(Scene image comparisons)

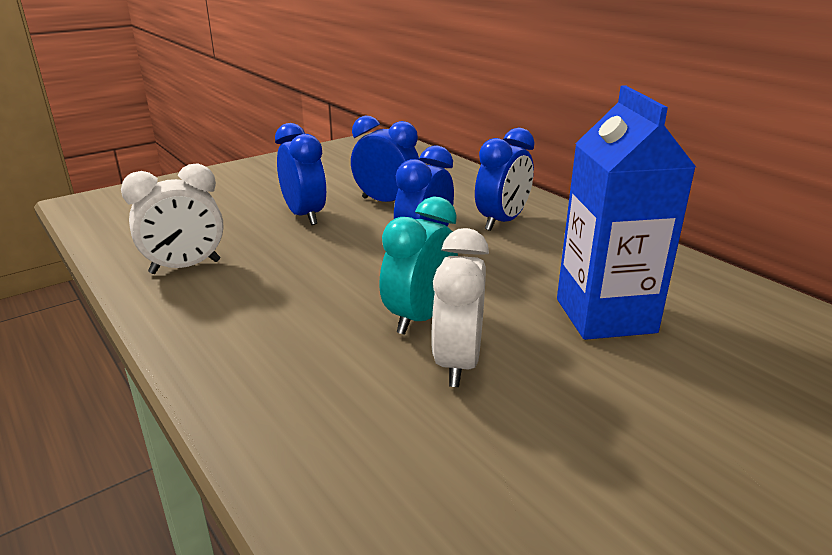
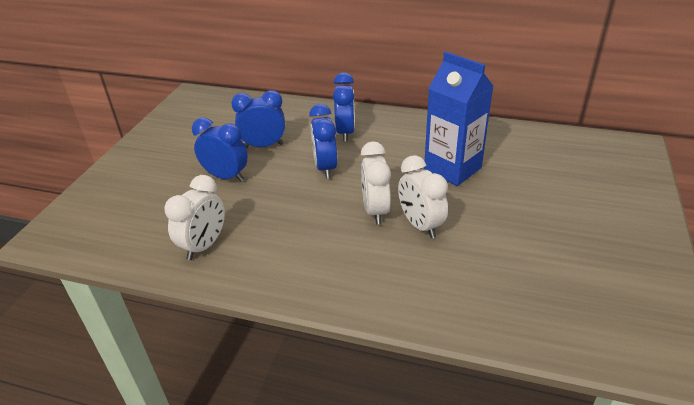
camera: 35 degrees left, 10 degrees up
(419, 317) = (375, 211): turquoise clock -> white clock

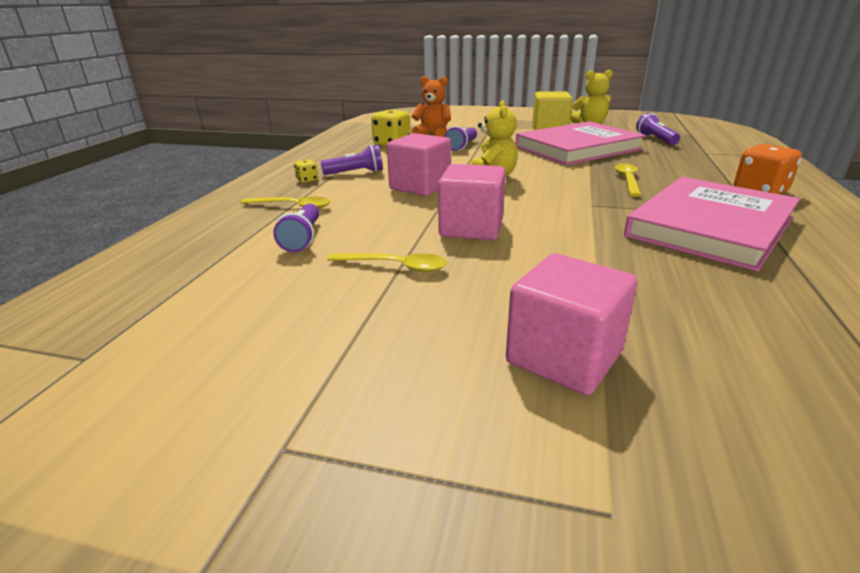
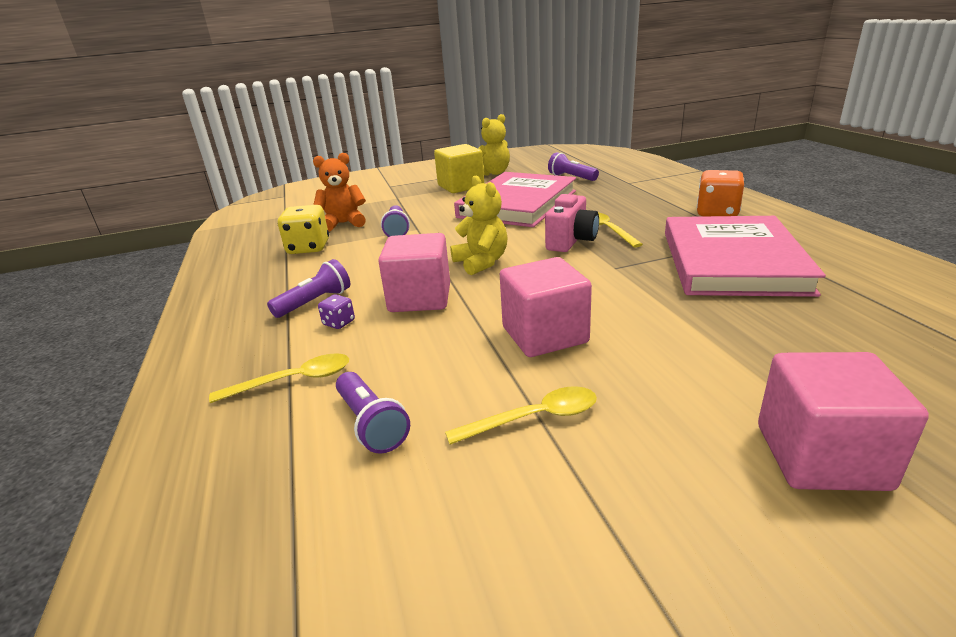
camera: 30 degrees left, 0 degrees up
(307, 180) = (261, 333): yellow dice -> none
(354, 186) = (339, 323): none -> purple dice
(583, 180) = (571, 241): none -> pink camera

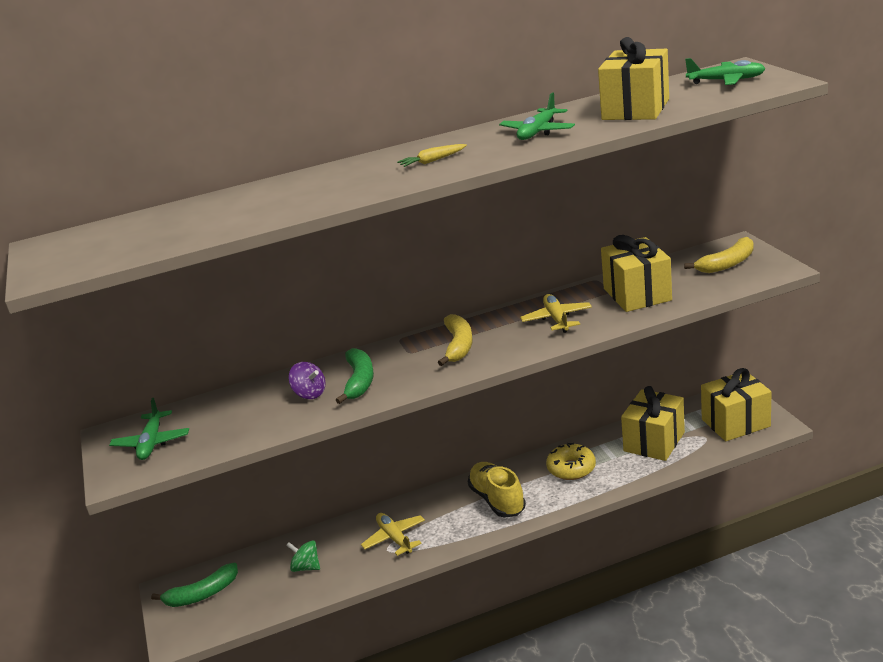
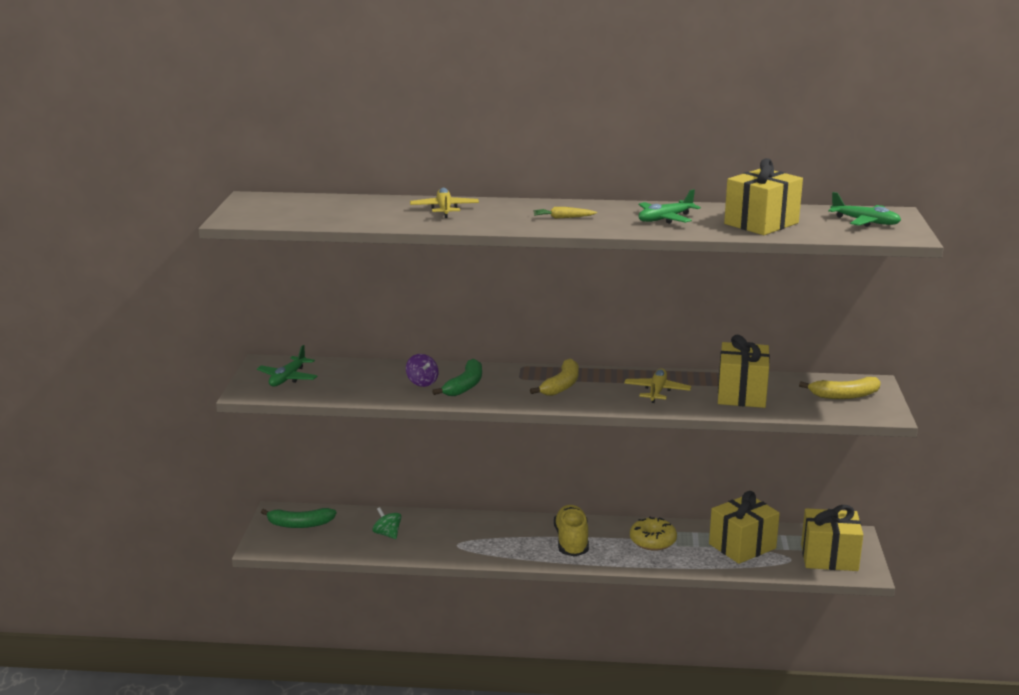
camera: 20 degrees right, 5 degrees down
(394, 538) = (469, 539): yellow plane -> yellow plane (444, 209)

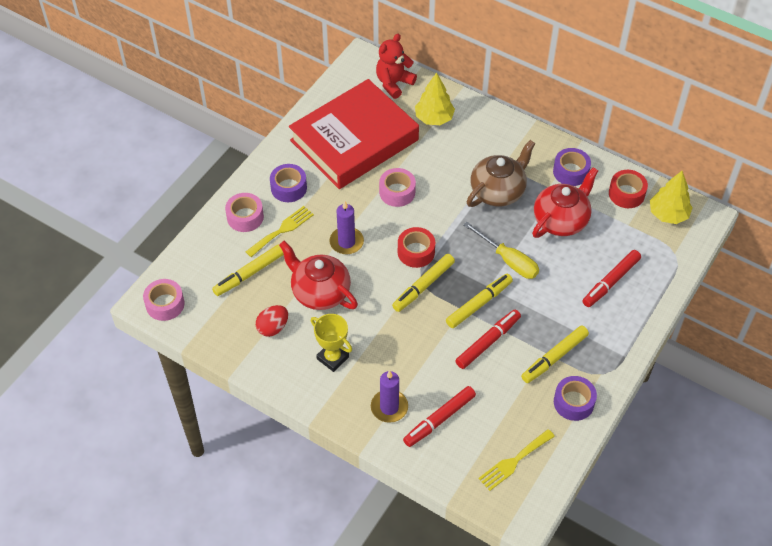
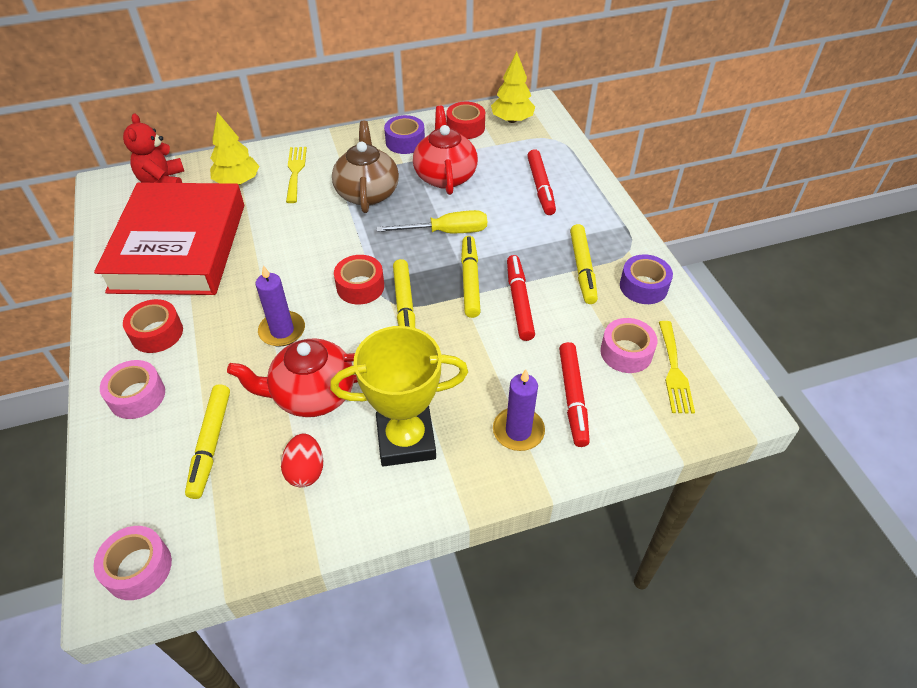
camera: 50 degrees left, 5 degrees down
(282, 230) = (197, 374): yellow fork -> yellow fork (295, 171)
(288, 188) = (157, 333): purple tape -> red tape
(332, 358) = (406, 440): yellow trophy -> yellow trophy, size x1.61
(397, 192) = (278, 256): pink tape -> pink tape (626, 352)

* **Exercise**
Lines that include the word "pink" are to be extracted from the data above.

* **Answer to the exercise**
(583, 180) = (571, 241): none -> pink camera
(397, 192) = (278, 256): pink tape -> pink tape (626, 352)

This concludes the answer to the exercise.